▶ _Task item_: Please return each entry that follows exactly as written, and keep the pictures out.

▶ _Records shown_:
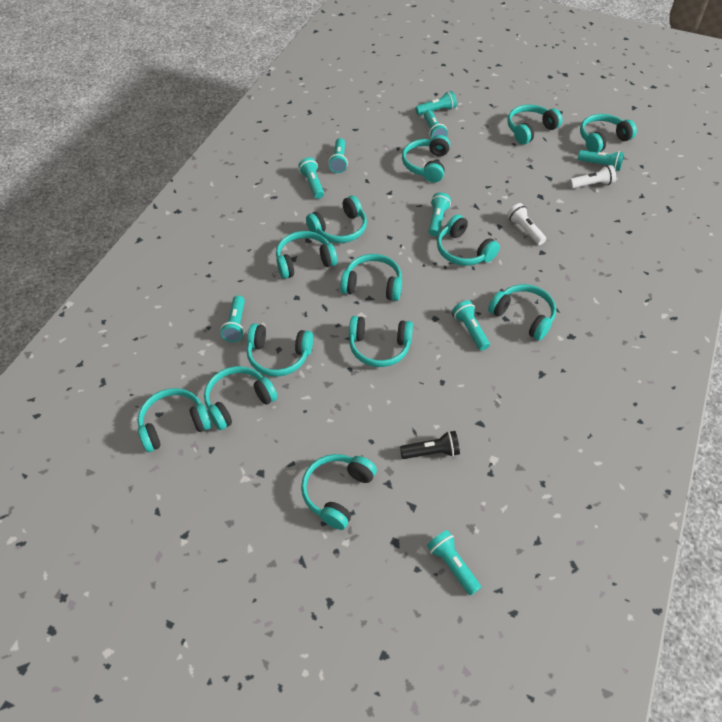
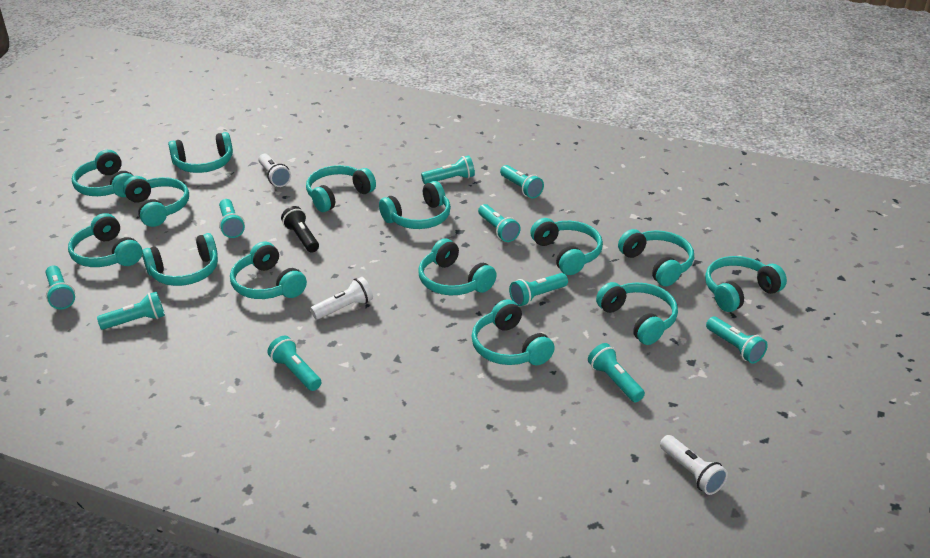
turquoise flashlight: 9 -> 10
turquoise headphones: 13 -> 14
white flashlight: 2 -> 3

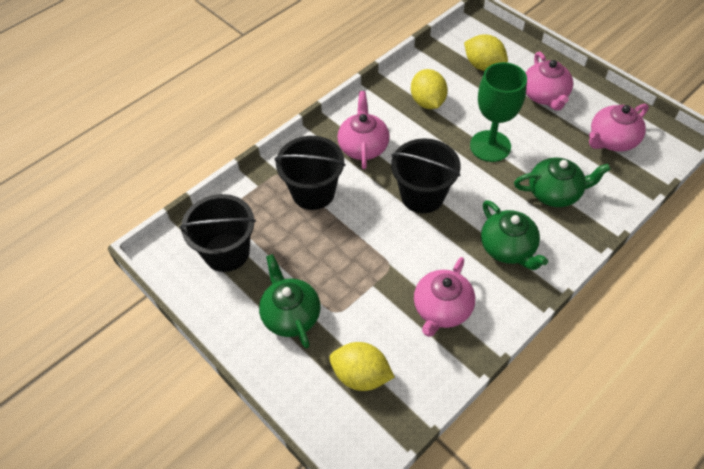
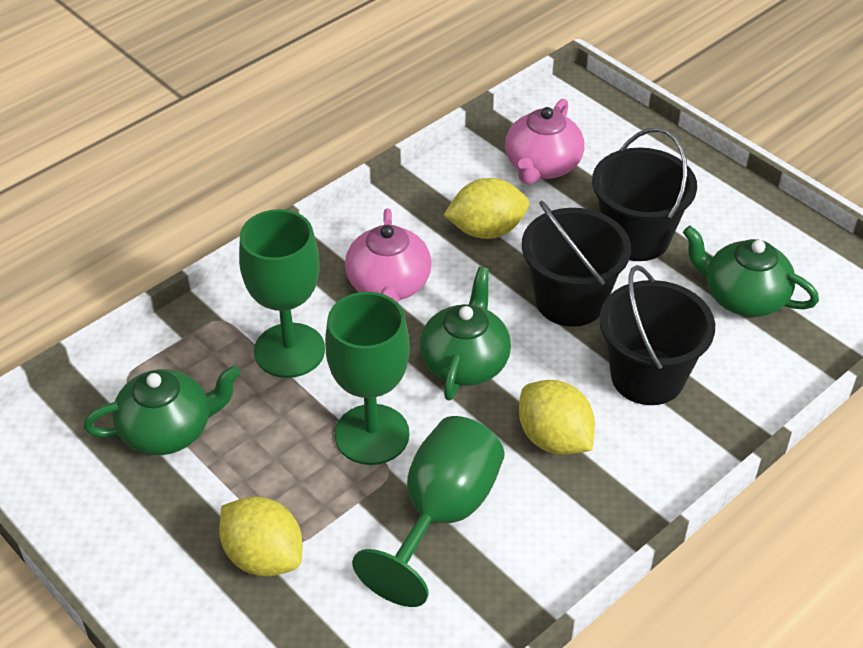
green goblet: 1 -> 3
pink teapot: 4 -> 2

▶ _Result of the task_:
turquoise flashlight: 9 -> 10
turquoise headphones: 13 -> 14
white flashlight: 2 -> 3

green goblet: 1 -> 3
pink teapot: 4 -> 2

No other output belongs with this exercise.